Coordinate-based change listings:
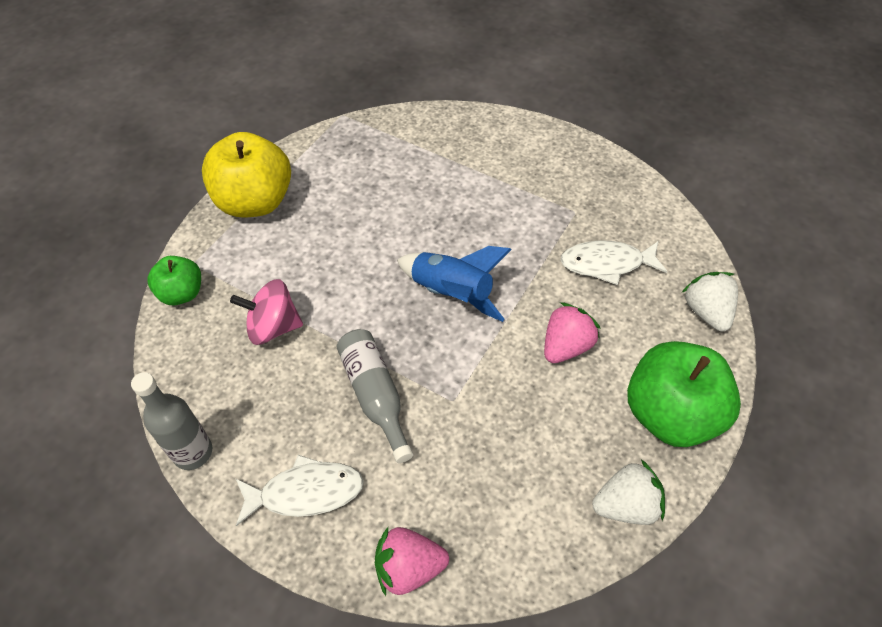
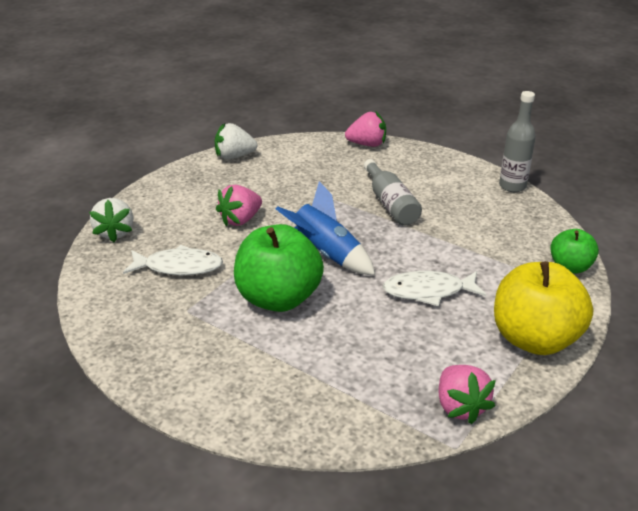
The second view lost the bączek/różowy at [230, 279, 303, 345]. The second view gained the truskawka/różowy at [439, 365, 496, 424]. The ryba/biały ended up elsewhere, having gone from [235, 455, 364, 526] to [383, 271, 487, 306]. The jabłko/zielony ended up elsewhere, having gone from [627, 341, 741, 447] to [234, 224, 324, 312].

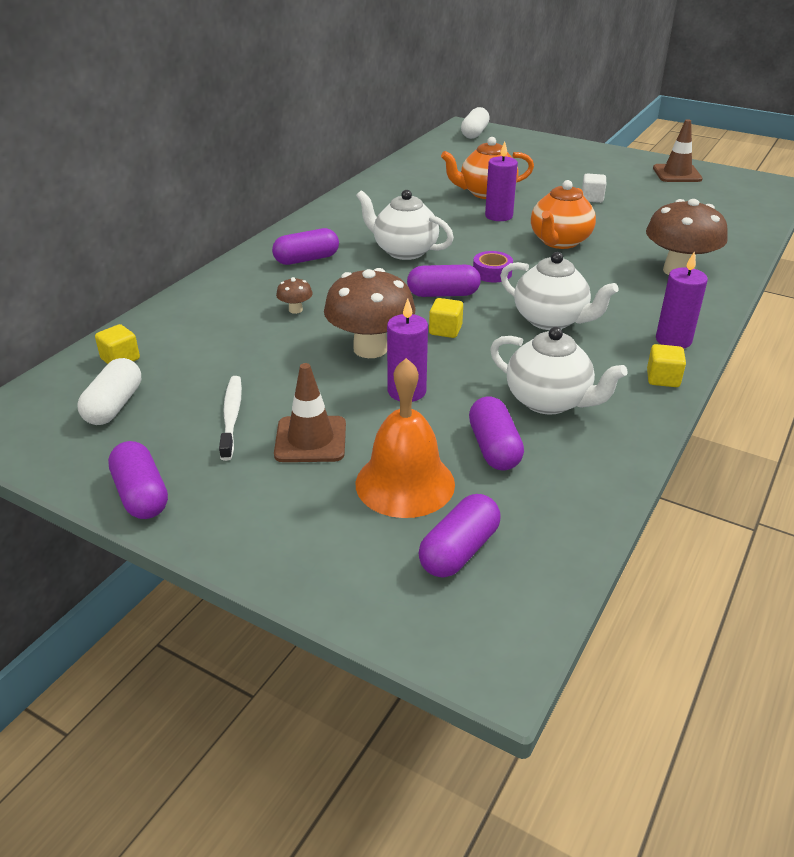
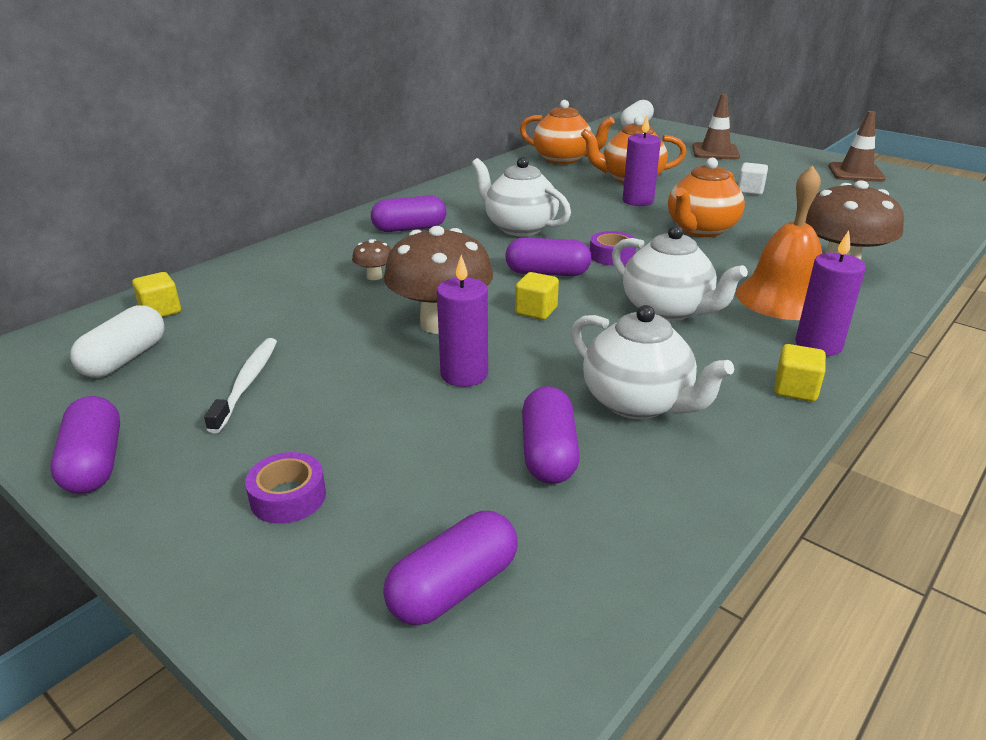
The second view gained the taśma klejąca/fioletowy at [245, 452, 326, 524]. The second view gained the imbryk/pomarańczowy at [520, 100, 615, 165]. The pachołek/brązowy ended up elsewhere, having gone from [274, 363, 346, 462] to [692, 94, 740, 159]. The dzwonek/pomarańczowy ended up elsewhere, having gone from [356, 358, 455, 518] to [736, 165, 822, 320].

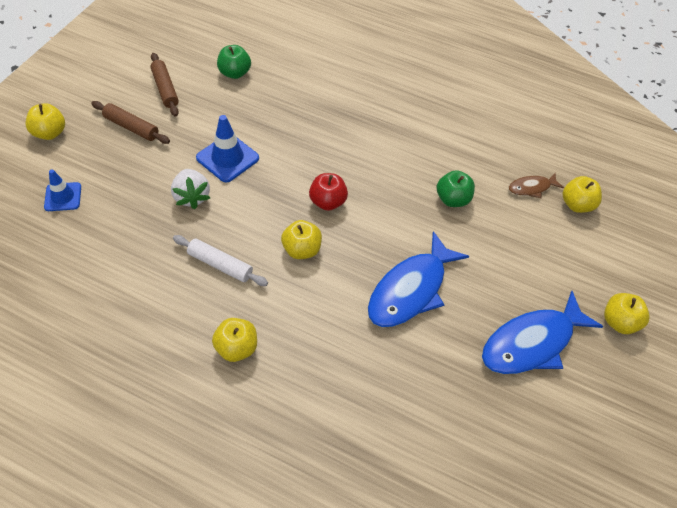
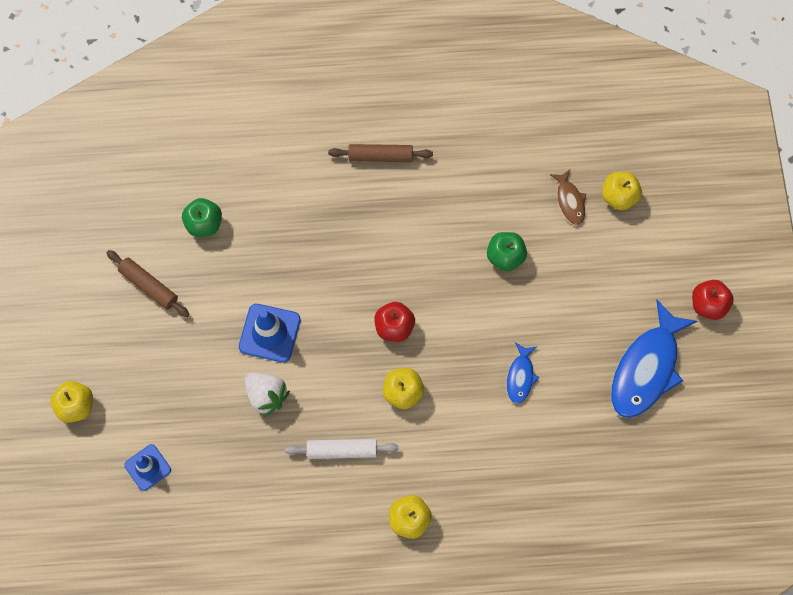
The wałek do ciasta/brązowy ended up elsewhere, having gone from [91, 101, 170, 144] to [328, 144, 433, 162]. What was the jabłko/żółty at [604, 293, 650, 334] turned into the jabłko/czerwony at [692, 280, 734, 320]. The ryba/brązowy at [509, 173, 564, 198] ended up facing another way, 60 degrees counterclockwise from before. The size of the ryba/niebieski at [368, 231, 469, 327] changed by a factor of 0.49.

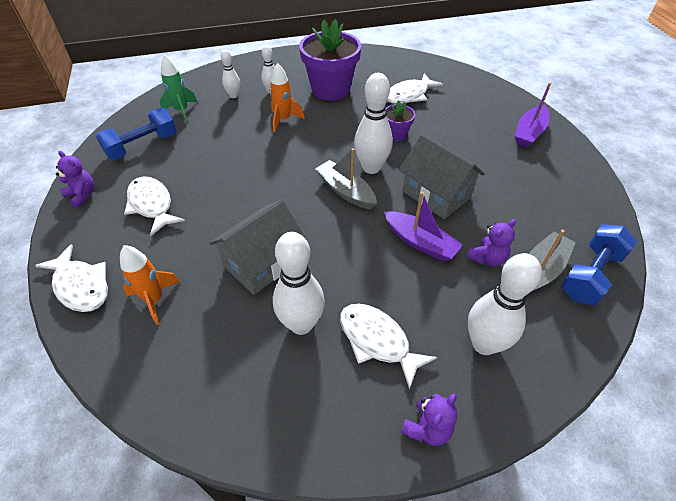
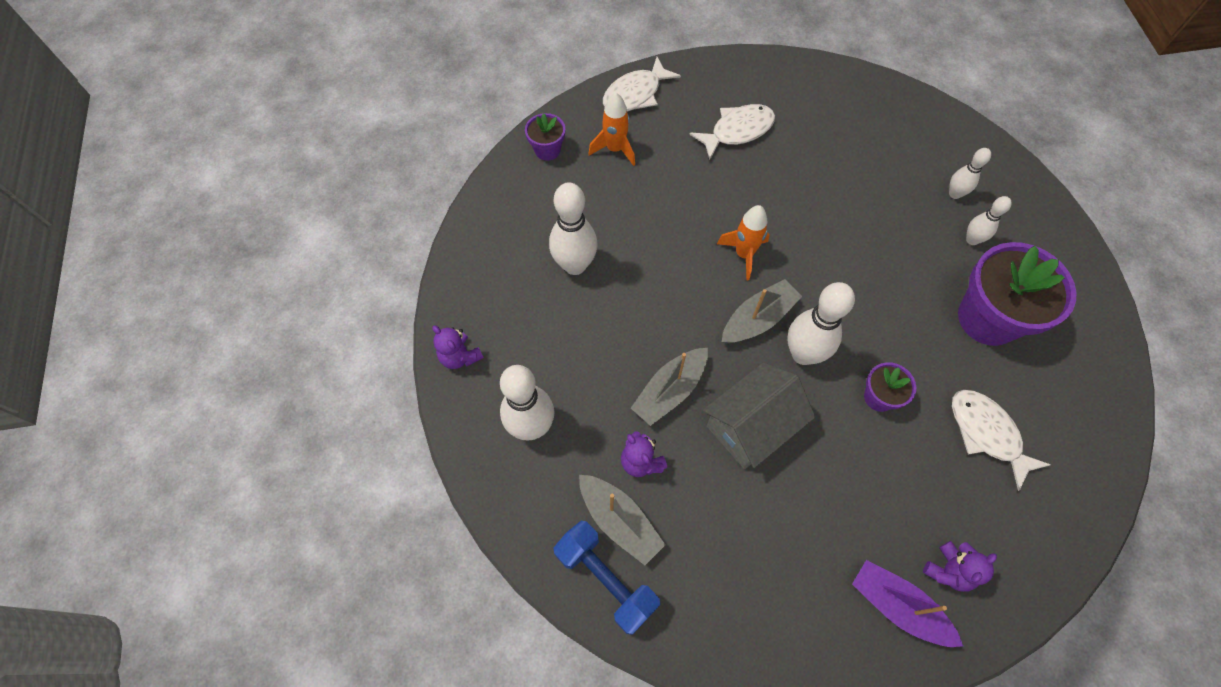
The second view lost the hantel/niebieski at [96, 108, 176, 160]. The second view lost the rakieta/zielony at [160, 54, 197, 123]. The second view lost the domek/szary at [209, 200, 307, 295]. The second view lost the ryba/biały at [340, 304, 437, 390]. The second view gained the doniczka/fioletowy at [525, 113, 565, 161]. The miś/fioletowy ended up elsewhere, having gone from [56, 151, 94, 208] to [923, 541, 997, 592]. The rakieta/pomarańczowy ended up elsewhere, having gone from [270, 63, 305, 132] to [717, 205, 770, 280]. What was the łódka/fioletowy at [384, 192, 463, 261] turned into the łódka/szary at [631, 348, 708, 426].

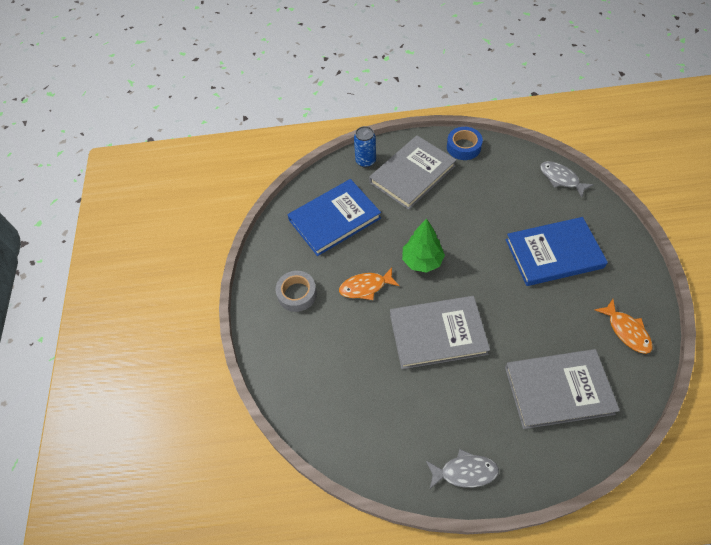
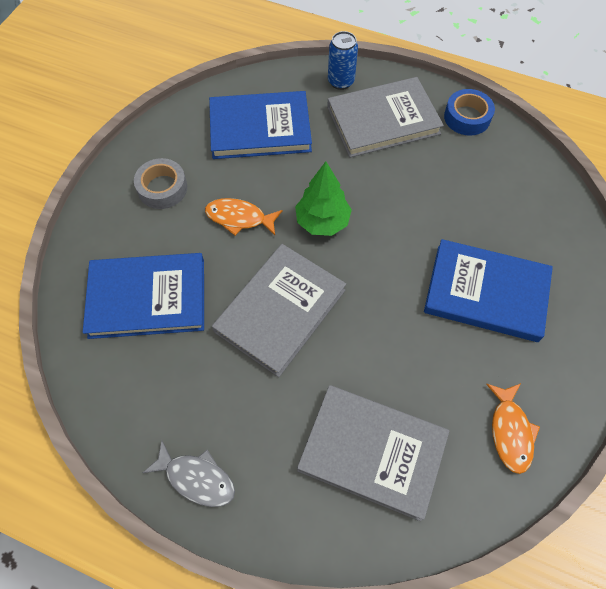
The second view lost the ryba/szary at [540, 161, 594, 198]. The second view gained the książka/niebieski at [83, 253, 204, 339]. The książka/szary at [390, 296, 490, 369] ended up facing another way, 75 degrees counterclockwise from before.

What to work on: Could you copy each line above exactly as written, minus any pictures?

Task result:
The second view lost the bączek/różowy at [230, 279, 303, 345]. The second view gained the truskawka/różowy at [439, 365, 496, 424]. The ryba/biały ended up elsewhere, having gone from [235, 455, 364, 526] to [383, 271, 487, 306]. The jabłko/zielony ended up elsewhere, having gone from [627, 341, 741, 447] to [234, 224, 324, 312].

The second view gained the taśma klejąca/fioletowy at [245, 452, 326, 524]. The second view gained the imbryk/pomarańczowy at [520, 100, 615, 165]. The pachołek/brązowy ended up elsewhere, having gone from [274, 363, 346, 462] to [692, 94, 740, 159]. The dzwonek/pomarańczowy ended up elsewhere, having gone from [356, 358, 455, 518] to [736, 165, 822, 320].

The wałek do ciasta/brązowy ended up elsewhere, having gone from [91, 101, 170, 144] to [328, 144, 433, 162]. What was the jabłko/żółty at [604, 293, 650, 334] turned into the jabłko/czerwony at [692, 280, 734, 320]. The ryba/brązowy at [509, 173, 564, 198] ended up facing another way, 60 degrees counterclockwise from before. The size of the ryba/niebieski at [368, 231, 469, 327] changed by a factor of 0.49.

The second view lost the hantel/niebieski at [96, 108, 176, 160]. The second view lost the rakieta/zielony at [160, 54, 197, 123]. The second view lost the domek/szary at [209, 200, 307, 295]. The second view lost the ryba/biały at [340, 304, 437, 390]. The second view gained the doniczka/fioletowy at [525, 113, 565, 161]. The miś/fioletowy ended up elsewhere, having gone from [56, 151, 94, 208] to [923, 541, 997, 592]. The rakieta/pomarańczowy ended up elsewhere, having gone from [270, 63, 305, 132] to [717, 205, 770, 280]. What was the łódka/fioletowy at [384, 192, 463, 261] turned into the łódka/szary at [631, 348, 708, 426].

The second view lost the ryba/szary at [540, 161, 594, 198]. The second view gained the książka/niebieski at [83, 253, 204, 339]. The książka/szary at [390, 296, 490, 369] ended up facing another way, 75 degrees counterclockwise from before.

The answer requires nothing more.